LISTED RECORDS
-- Opening Marker --

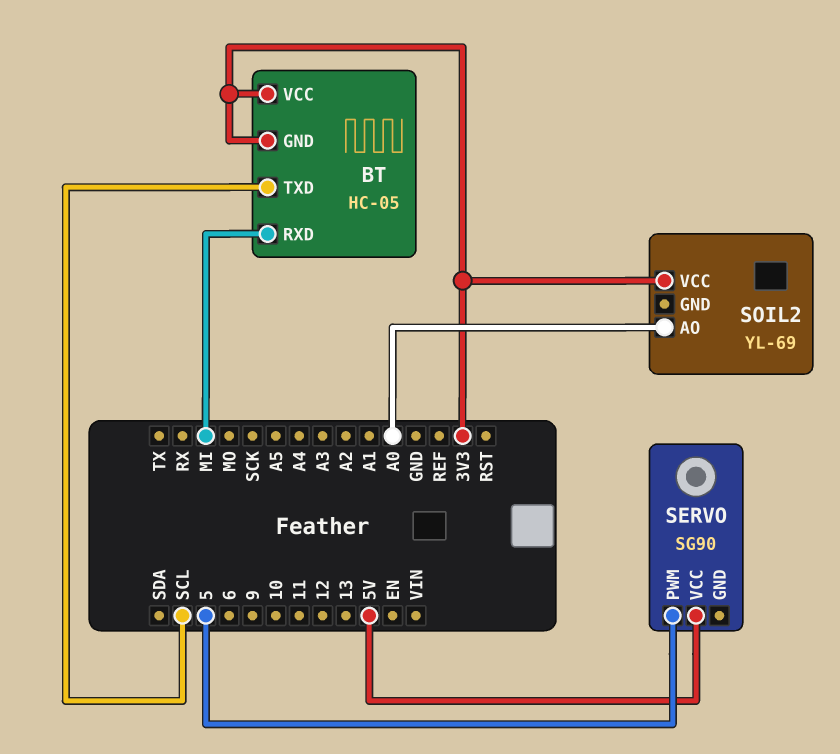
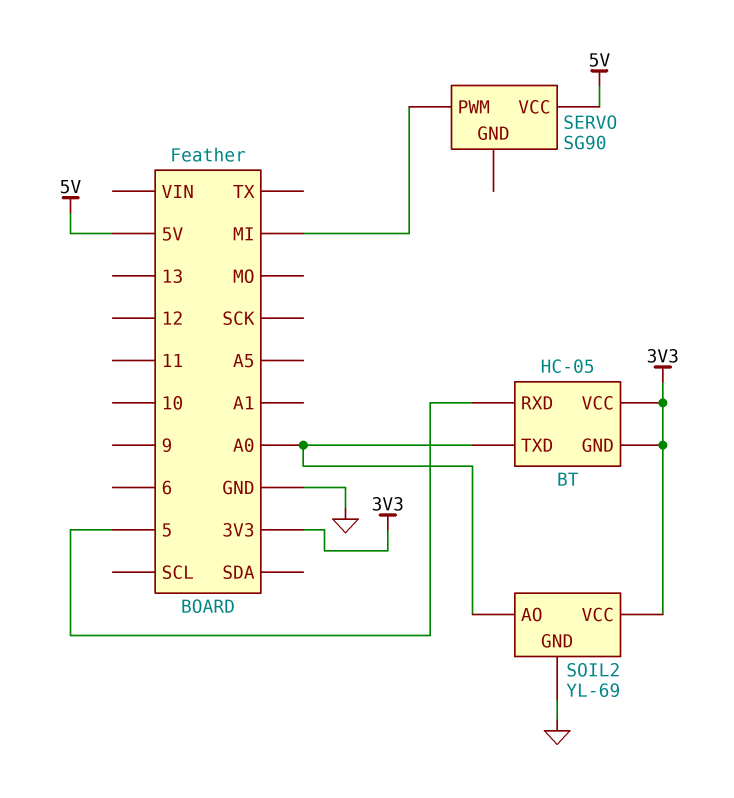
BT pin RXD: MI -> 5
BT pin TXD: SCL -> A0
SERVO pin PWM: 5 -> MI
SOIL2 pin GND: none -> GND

-- Closing Marker --
-- Opening Marker --

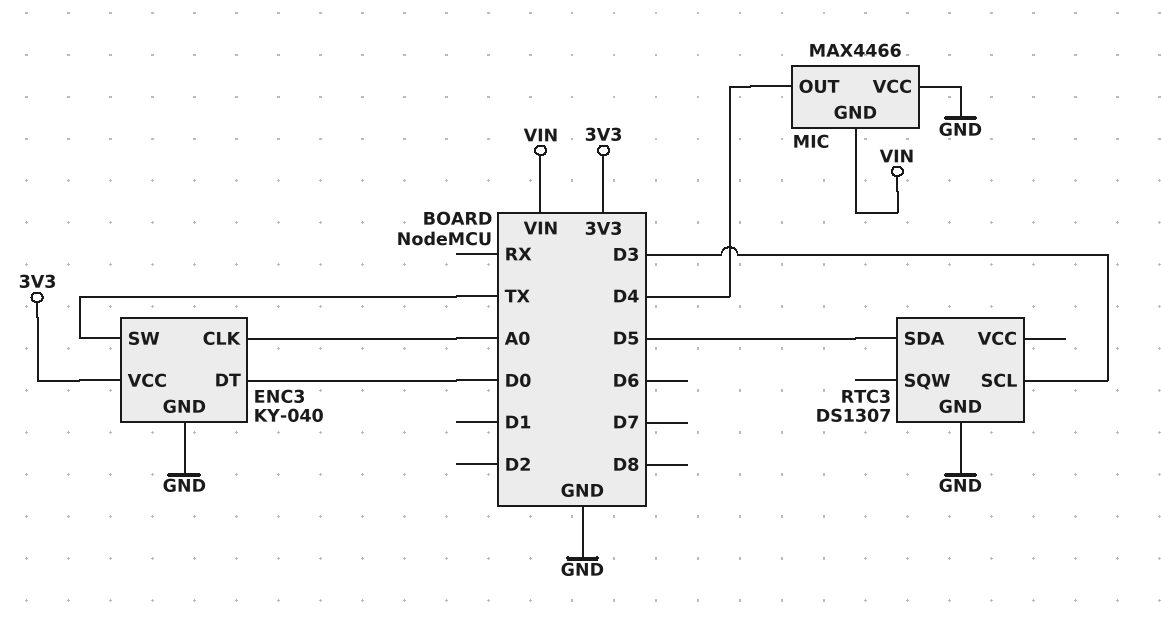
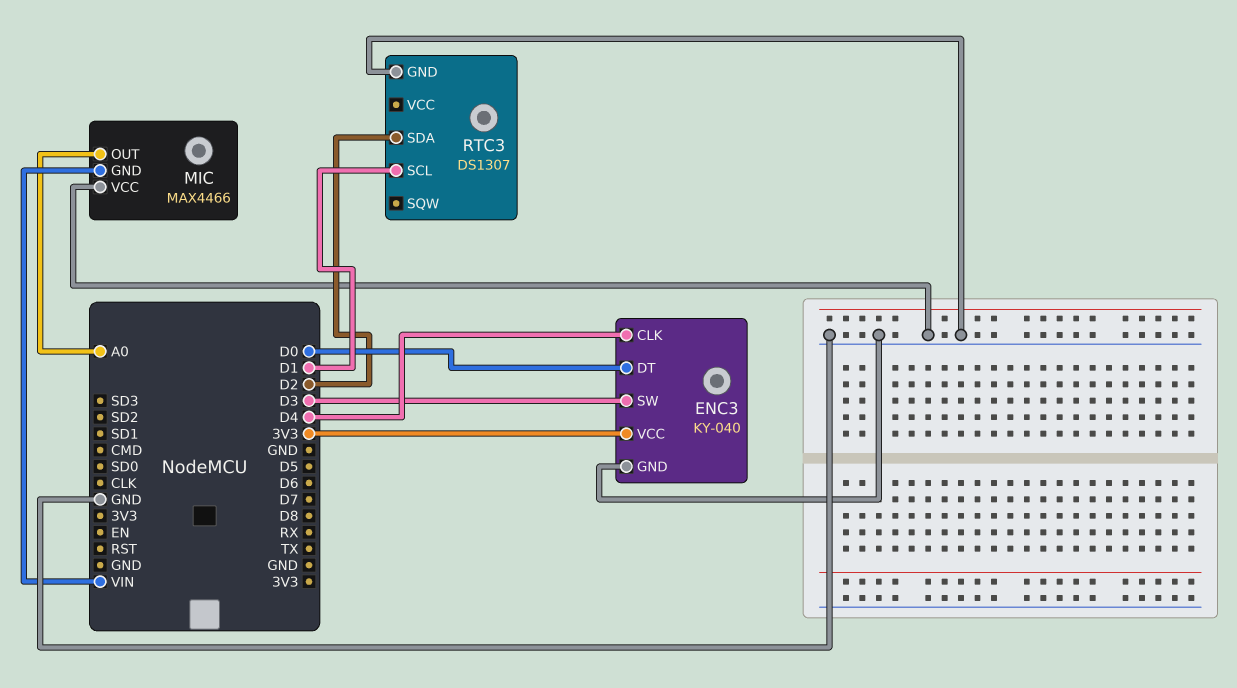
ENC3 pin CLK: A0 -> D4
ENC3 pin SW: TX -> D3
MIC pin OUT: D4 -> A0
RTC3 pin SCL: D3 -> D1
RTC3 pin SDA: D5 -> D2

-- Closing Marker --

WHAT THE TASK REQUIRES
As listed above, the lines from the line with "BT pin RXD: MI -> 5" to the line with "SOIL2 pin GND: none -> GND" are to be echoed exactly, with both ends included and nothing added.

RESPONSE FOR THIS EXERCISE
BT pin RXD: MI -> 5
BT pin TXD: SCL -> A0
SERVO pin PWM: 5 -> MI
SOIL2 pin GND: none -> GND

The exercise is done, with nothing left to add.